Starting at the line that contains "RELAY pin IN1: D12 -> D11" and ending at the line that contains "RFID3 pin IRQ: 8 -> A0", the lines below are to be given again exactly, with nothing added.

Records from a dataset:

▶

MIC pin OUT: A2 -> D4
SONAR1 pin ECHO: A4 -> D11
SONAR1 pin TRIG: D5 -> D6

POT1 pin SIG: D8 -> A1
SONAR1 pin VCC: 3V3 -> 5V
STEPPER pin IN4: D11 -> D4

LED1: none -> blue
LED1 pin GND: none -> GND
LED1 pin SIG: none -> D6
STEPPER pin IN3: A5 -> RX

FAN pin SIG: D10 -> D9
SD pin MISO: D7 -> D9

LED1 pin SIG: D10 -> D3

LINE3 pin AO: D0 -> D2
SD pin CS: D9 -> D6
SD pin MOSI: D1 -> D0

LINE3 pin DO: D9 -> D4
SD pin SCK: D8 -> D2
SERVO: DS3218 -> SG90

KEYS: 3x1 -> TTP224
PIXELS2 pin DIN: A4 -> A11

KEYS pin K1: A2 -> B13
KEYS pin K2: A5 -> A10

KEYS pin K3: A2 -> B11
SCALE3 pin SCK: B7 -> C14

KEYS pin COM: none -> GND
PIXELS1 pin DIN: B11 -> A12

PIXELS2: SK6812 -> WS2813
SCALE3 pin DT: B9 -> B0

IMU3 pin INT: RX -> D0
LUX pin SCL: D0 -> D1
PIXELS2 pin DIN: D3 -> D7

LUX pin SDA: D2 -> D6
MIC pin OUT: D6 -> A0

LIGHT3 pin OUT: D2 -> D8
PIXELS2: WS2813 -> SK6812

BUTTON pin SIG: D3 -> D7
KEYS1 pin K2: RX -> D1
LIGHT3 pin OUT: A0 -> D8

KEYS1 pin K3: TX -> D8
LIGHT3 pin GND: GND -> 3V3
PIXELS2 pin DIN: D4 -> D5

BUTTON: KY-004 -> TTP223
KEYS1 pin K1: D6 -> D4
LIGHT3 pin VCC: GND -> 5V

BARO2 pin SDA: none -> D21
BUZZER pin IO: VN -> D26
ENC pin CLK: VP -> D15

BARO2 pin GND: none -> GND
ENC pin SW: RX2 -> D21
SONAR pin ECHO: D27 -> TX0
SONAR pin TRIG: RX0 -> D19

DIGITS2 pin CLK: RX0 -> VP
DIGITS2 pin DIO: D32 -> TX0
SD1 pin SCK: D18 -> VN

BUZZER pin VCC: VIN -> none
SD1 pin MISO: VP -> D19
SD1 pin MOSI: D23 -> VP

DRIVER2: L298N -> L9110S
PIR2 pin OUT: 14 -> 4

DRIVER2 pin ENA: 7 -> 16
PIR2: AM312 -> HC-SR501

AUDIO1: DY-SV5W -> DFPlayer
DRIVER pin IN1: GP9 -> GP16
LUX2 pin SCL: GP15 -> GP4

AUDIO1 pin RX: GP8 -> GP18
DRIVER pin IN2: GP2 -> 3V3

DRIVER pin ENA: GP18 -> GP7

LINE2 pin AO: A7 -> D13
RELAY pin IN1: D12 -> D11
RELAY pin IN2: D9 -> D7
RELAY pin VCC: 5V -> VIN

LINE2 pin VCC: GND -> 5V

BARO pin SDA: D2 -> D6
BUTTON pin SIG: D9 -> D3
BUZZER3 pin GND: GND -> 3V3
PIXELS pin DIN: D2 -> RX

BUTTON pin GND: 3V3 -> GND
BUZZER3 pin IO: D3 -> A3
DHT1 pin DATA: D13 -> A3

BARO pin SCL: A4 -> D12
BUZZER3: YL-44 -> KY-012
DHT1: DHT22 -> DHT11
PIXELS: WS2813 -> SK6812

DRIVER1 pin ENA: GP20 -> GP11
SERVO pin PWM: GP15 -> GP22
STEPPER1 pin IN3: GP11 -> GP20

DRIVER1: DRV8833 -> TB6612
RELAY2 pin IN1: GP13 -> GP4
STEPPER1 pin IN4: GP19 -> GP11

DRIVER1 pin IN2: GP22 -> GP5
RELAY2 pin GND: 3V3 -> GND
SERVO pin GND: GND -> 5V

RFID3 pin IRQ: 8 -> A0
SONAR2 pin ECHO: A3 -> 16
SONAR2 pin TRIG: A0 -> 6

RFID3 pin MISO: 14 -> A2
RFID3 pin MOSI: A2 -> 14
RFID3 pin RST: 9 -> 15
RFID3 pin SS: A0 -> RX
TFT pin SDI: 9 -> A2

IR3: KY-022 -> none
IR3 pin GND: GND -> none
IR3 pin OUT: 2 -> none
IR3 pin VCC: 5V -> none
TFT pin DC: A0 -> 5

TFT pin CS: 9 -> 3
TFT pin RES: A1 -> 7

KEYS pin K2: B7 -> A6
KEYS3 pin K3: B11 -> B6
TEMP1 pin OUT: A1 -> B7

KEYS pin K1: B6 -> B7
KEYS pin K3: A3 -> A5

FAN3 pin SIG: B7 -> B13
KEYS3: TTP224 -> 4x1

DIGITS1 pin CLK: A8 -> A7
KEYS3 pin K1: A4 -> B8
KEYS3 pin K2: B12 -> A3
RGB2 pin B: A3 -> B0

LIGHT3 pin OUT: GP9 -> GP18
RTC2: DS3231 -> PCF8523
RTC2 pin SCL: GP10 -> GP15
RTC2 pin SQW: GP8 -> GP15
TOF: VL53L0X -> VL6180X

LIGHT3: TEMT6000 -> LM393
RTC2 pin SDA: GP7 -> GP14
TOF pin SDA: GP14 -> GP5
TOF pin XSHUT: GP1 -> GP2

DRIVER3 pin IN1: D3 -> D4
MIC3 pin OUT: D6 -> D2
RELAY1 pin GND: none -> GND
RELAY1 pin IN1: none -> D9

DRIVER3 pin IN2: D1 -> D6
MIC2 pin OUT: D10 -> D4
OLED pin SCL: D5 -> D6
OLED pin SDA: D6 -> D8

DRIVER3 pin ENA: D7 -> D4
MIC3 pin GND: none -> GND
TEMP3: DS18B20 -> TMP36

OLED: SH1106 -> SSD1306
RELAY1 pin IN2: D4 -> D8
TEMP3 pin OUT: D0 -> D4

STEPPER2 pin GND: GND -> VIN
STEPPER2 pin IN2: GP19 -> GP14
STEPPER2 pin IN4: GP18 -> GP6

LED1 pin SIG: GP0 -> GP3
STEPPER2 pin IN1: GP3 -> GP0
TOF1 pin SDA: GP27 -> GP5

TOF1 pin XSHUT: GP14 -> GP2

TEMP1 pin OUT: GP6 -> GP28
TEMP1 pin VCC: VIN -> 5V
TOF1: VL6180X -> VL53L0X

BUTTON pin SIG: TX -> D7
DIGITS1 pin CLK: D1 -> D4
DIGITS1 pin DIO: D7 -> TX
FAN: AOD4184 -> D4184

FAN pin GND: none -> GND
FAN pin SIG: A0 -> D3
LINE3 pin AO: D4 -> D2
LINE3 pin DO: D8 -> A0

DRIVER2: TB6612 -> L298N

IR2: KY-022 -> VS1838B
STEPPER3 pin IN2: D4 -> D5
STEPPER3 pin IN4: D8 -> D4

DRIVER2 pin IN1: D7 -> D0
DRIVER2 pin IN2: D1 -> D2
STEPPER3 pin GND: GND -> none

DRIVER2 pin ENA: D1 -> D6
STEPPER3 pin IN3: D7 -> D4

◀

■ **EXPECTED OUTPUT**:
RELAY pin IN1: D12 -> D11
RELAY pin IN2: D9 -> D7
RELAY pin VCC: 5V -> VIN

LINE2 pin VCC: GND -> 5V

BARO pin SDA: D2 -> D6
BUTTON pin SIG: D9 -> D3
BUZZER3 pin GND: GND -> 3V3
PIXELS pin DIN: D2 -> RX

BUTTON pin GND: 3V3 -> GND
BUZZER3 pin IO: D3 -> A3
DHT1 pin DATA: D13 -> A3

BARO pin SCL: A4 -> D12
BUZZER3: YL-44 -> KY-012
DHT1: DHT22 -> DHT11
PIXELS: WS2813 -> SK6812

DRIVER1 pin ENA: GP20 -> GP11
SERVO pin PWM: GP15 -> GP22
STEPPER1 pin IN3: GP11 -> GP20

DRIVER1: DRV8833 -> TB6612
RELAY2 pin IN1: GP13 -> GP4
STEPPER1 pin IN4: GP19 -> GP11

DRIVER1 pin IN2: GP22 -> GP5
RELAY2 pin GND: 3V3 -> GND
SERVO pin GND: GND -> 5V

RFID3 pin IRQ: 8 -> A0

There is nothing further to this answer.